What follows is a set of records; restate each one word for word and drop the pictures.

○ ○ ○

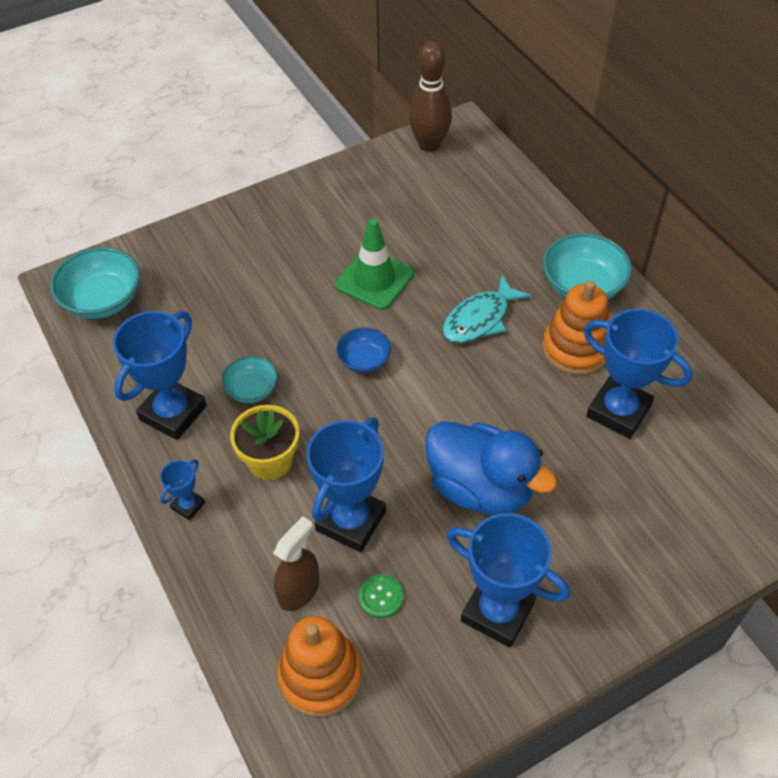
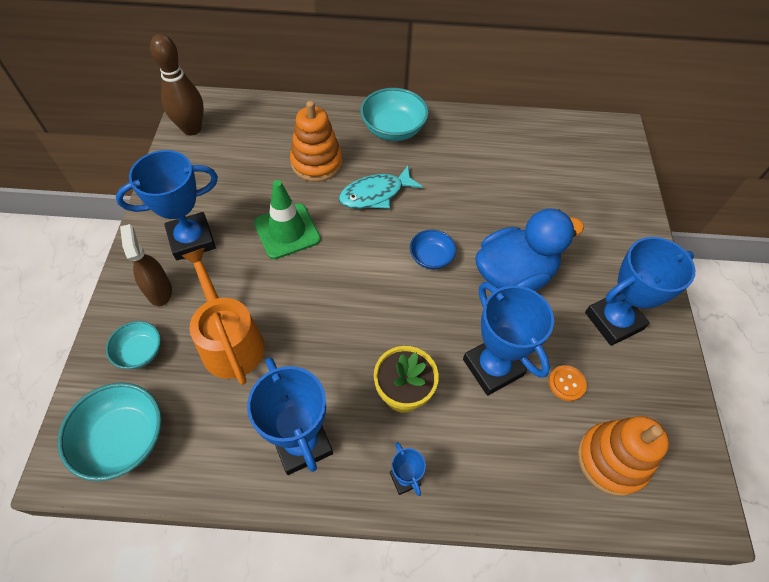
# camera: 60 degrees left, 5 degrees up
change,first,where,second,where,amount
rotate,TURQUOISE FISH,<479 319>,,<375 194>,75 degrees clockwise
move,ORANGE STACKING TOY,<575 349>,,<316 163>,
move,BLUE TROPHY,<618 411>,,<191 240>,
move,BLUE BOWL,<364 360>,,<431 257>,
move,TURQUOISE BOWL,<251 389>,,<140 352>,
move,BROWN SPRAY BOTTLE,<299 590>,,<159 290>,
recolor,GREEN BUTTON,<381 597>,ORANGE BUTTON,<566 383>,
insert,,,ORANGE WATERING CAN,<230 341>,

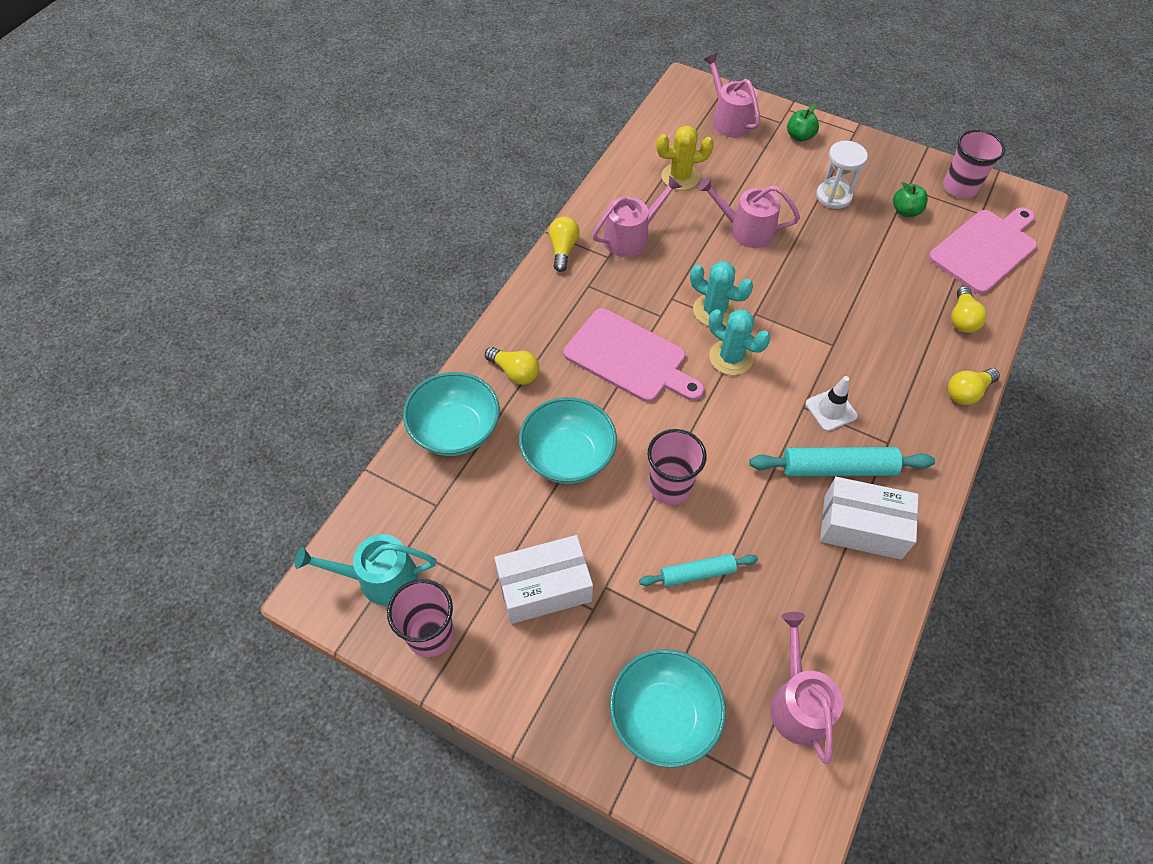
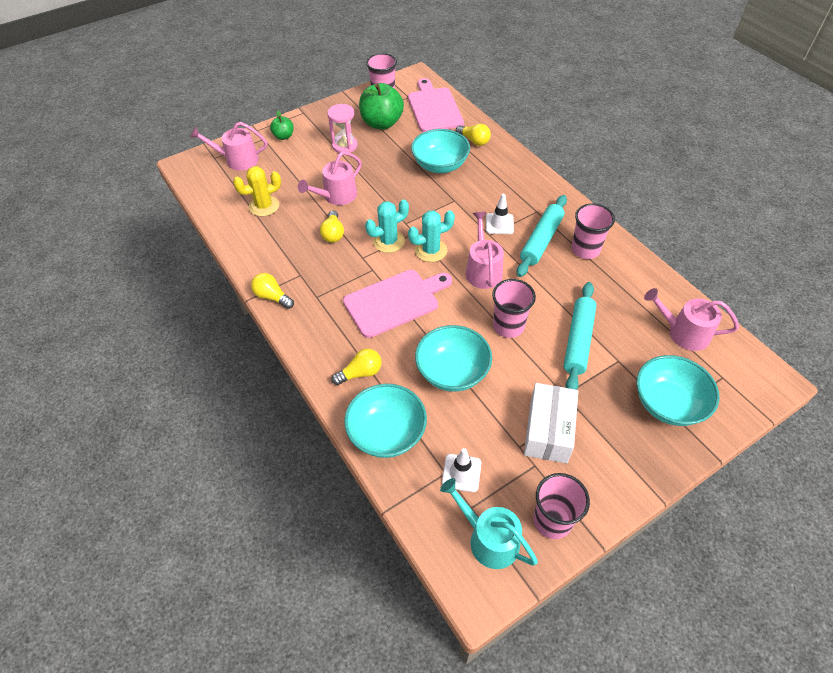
# camera: 60 degrees left, 5 degrees down
change,first,where,second,where,amount
rotate,YELLOW CACTUS,<680 177>,,<264 206>,45 degrees clockwise
recolor,WHITE HOURGLASS,<833 196>,PINK HOURGLASS,<344 146>,
move,PINK WATERING CAN,<631 237>,,<483 270>,
resize,GREEN APPLE,<905 211>,,<382 123>,x1.96
move,YELLOW LIGHT BULB,<967 392>,,<333 233>,
replace,WHITE BOX,<862 527>,PINK CUP,<585 249>,
rotate,TURQUOISE WATERING CAN,<380 578>,,<488 539>,105 degrees clockwise
resize,TURQUOISE ROLLING PIN,<697 573>,,<578 341>,x1.61
insert,,,TURQUOISE BOWL,<440 165>,
insert,,,WHITE TRAFFIC CONE,<461 473>,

○ ○ ○

**FINISHED EXERCISE:**
# camera: 60 degrees left, 5 degrees up
change,first,where,second,where,amount
rotate,TURQUOISE FISH,<479 319>,,<375 194>,75 degrees clockwise
move,ORANGE STACKING TOY,<575 349>,,<316 163>,
move,BLUE TROPHY,<618 411>,,<191 240>,
move,BLUE BOWL,<364 360>,,<431 257>,
move,TURQUOISE BOWL,<251 389>,,<140 352>,
move,BROWN SPRAY BOTTLE,<299 590>,,<159 290>,
recolor,GREEN BUTTON,<381 597>,ORANGE BUTTON,<566 383>,
insert,,,ORANGE WATERING CAN,<230 341>,

# camera: 60 degrees left, 5 degrees down
change,first,where,second,where,amount
rotate,YELLOW CACTUS,<680 177>,,<264 206>,45 degrees clockwise
recolor,WHITE HOURGLASS,<833 196>,PINK HOURGLASS,<344 146>,
move,PINK WATERING CAN,<631 237>,,<483 270>,
resize,GREEN APPLE,<905 211>,,<382 123>,x1.96
move,YELLOW LIGHT BULB,<967 392>,,<333 233>,
replace,WHITE BOX,<862 527>,PINK CUP,<585 249>,
rotate,TURQUOISE WATERING CAN,<380 578>,,<488 539>,105 degrees clockwise
resize,TURQUOISE ROLLING PIN,<697 573>,,<578 341>,x1.61
insert,,,TURQUOISE BOWL,<440 165>,
insert,,,WHITE TRAFFIC CONE,<461 473>,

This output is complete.